- _Work item_: Copy each line of the listing that includes "minus".

** Data to process follows **

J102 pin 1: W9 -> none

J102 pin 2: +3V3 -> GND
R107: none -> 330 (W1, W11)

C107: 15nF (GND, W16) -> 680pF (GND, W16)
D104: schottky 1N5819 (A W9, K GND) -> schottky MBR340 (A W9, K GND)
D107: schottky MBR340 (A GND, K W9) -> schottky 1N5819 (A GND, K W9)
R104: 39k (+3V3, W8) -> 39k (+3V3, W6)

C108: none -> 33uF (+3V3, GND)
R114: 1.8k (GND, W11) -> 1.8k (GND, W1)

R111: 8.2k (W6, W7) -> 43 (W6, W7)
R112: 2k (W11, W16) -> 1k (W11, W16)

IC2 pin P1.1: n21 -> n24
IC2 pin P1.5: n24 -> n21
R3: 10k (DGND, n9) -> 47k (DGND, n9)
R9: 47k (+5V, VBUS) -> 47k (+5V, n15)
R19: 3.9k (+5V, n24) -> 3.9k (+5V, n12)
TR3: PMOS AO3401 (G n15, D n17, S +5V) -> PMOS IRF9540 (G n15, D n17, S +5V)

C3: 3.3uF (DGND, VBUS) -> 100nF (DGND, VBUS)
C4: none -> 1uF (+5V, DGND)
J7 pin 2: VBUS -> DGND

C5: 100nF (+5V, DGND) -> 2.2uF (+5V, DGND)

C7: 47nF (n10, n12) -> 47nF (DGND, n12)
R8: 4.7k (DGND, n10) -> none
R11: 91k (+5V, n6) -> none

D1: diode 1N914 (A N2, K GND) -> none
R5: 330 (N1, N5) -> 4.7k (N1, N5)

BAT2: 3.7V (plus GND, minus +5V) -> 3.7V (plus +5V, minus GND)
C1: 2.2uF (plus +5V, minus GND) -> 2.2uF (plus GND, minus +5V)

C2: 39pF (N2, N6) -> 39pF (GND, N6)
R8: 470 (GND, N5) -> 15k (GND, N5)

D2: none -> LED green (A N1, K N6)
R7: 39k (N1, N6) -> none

** End of Data to process **

- _Response to the task_:
BAT2: 3.7V (plus GND, minus +5V) -> 3.7V (plus +5V, minus GND)
C1: 2.2uF (plus +5V, minus GND) -> 2.2uF (plus GND, minus +5V)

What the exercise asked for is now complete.